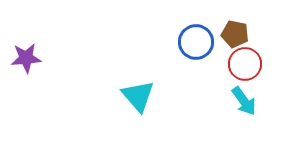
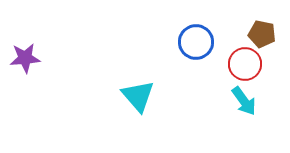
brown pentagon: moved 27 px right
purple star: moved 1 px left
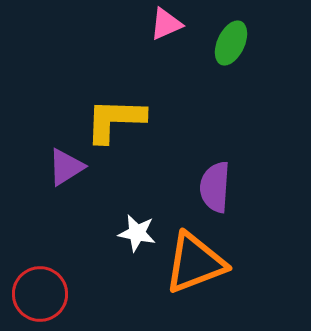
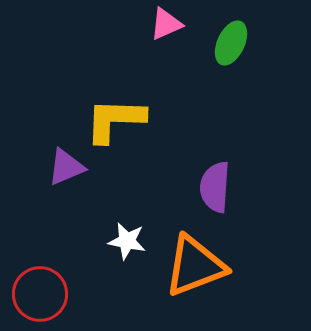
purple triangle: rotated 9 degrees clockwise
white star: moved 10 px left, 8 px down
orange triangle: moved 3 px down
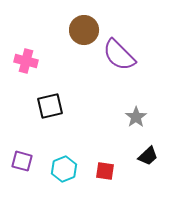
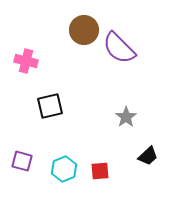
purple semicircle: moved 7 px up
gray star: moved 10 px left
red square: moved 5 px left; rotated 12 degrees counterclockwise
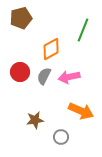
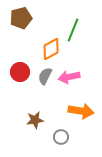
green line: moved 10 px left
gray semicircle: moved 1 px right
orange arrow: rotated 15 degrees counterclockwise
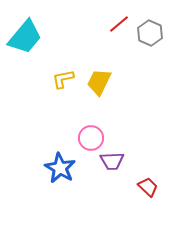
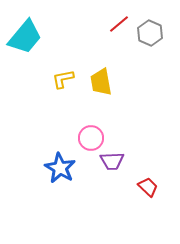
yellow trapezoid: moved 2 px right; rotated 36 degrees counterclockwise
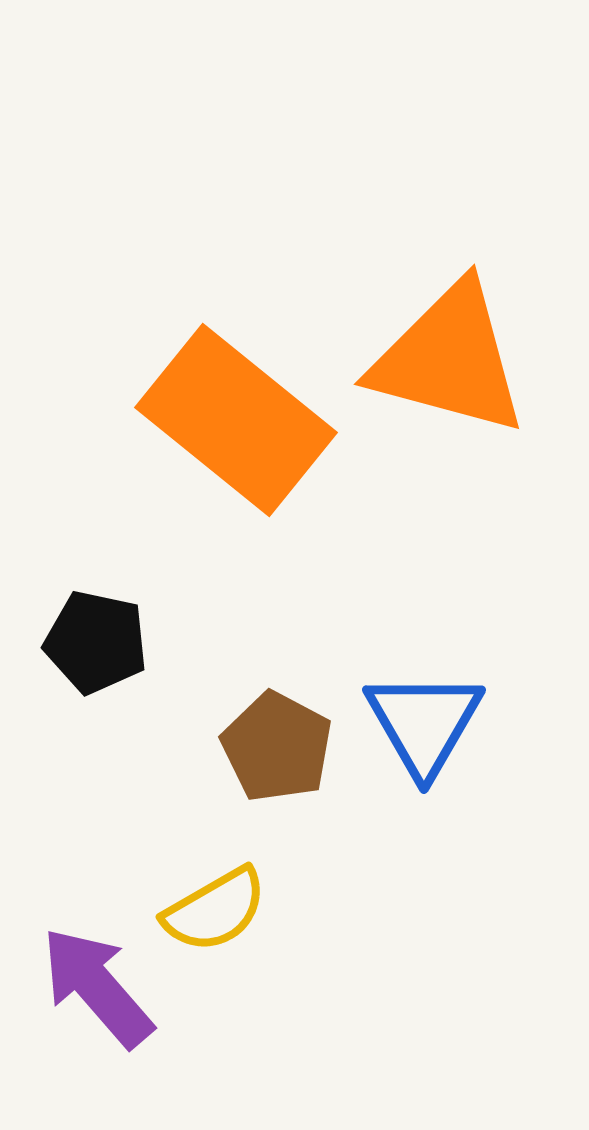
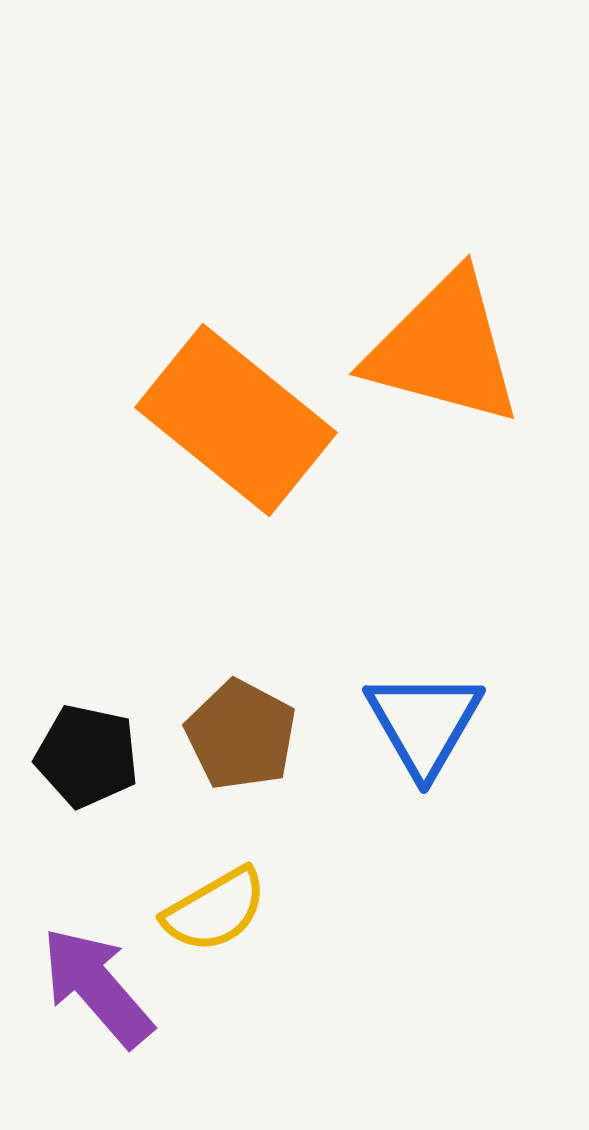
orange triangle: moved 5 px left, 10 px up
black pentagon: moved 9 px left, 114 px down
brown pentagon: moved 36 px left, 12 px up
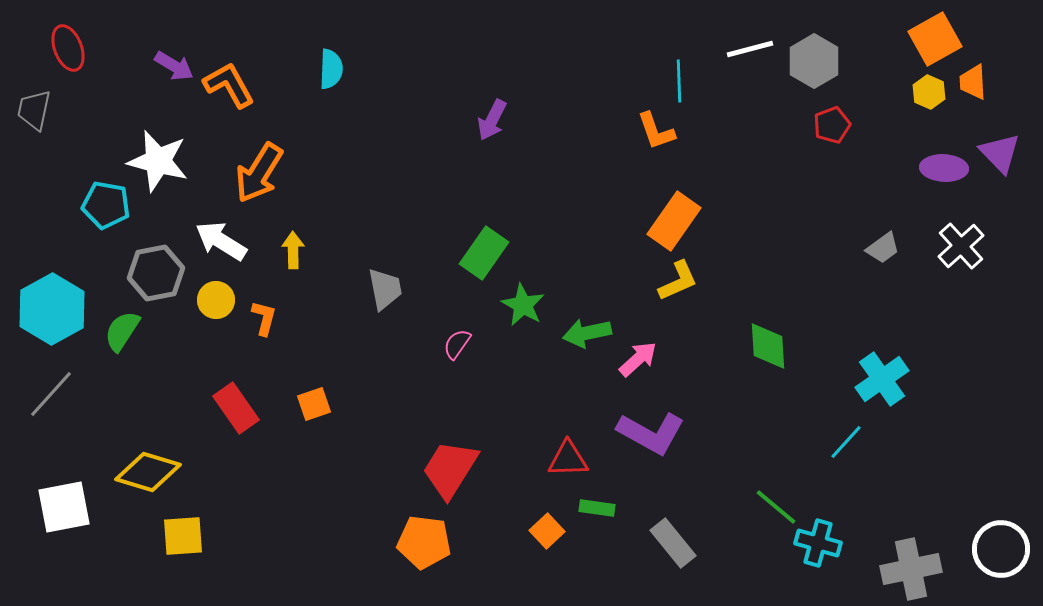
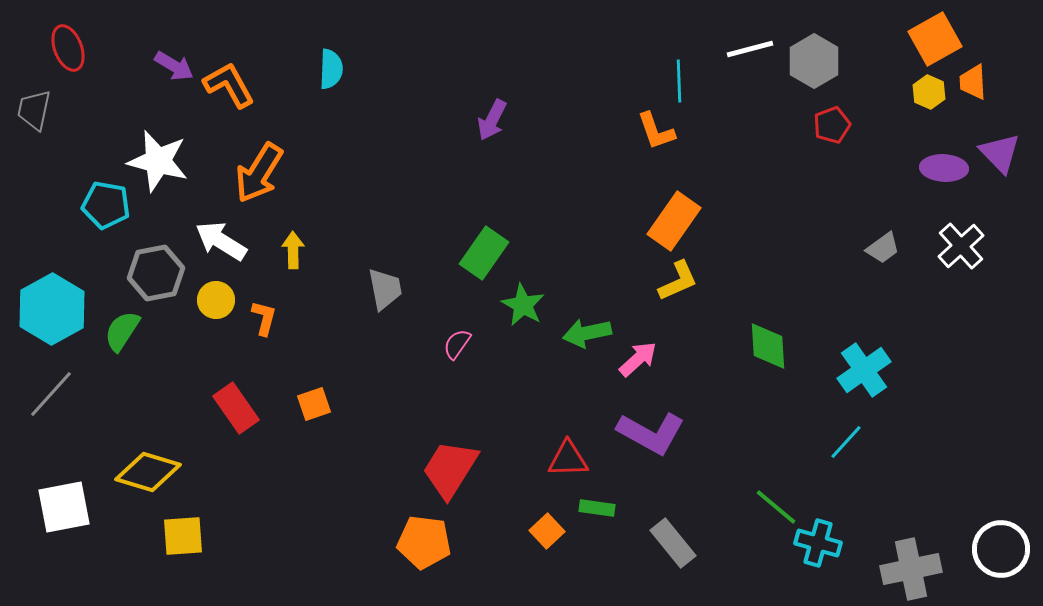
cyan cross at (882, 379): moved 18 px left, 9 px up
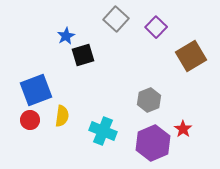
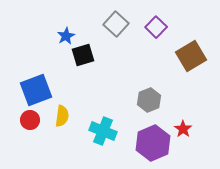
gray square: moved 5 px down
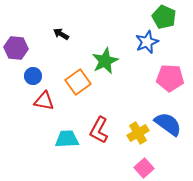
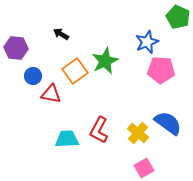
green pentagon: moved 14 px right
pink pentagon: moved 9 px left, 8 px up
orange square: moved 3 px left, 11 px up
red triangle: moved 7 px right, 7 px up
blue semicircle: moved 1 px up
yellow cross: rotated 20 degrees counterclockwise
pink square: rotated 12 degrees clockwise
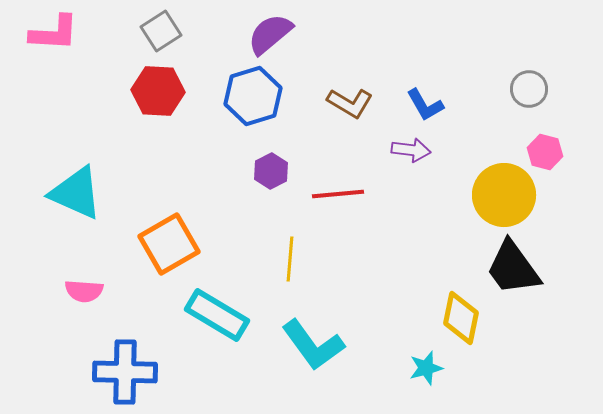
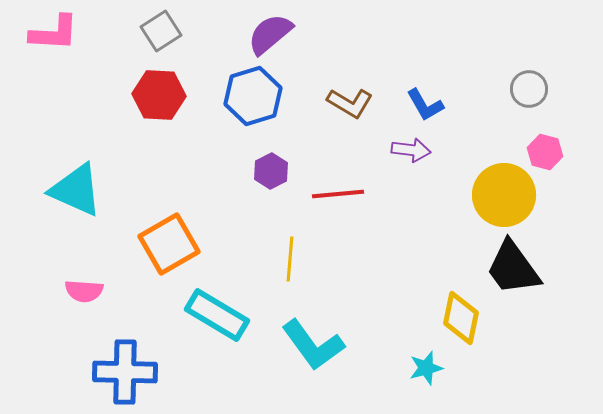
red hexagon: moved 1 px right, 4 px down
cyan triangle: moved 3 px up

*Required action*: What you return should be only the lines from the line with "yellow cross: rotated" through the last line of the listing above, exactly, both ends included, pictures excluded.

*Exercise response*:
yellow cross: rotated 20 degrees counterclockwise
pink square: rotated 12 degrees clockwise
red hexagon: moved 1 px right, 4 px down
cyan triangle: moved 3 px up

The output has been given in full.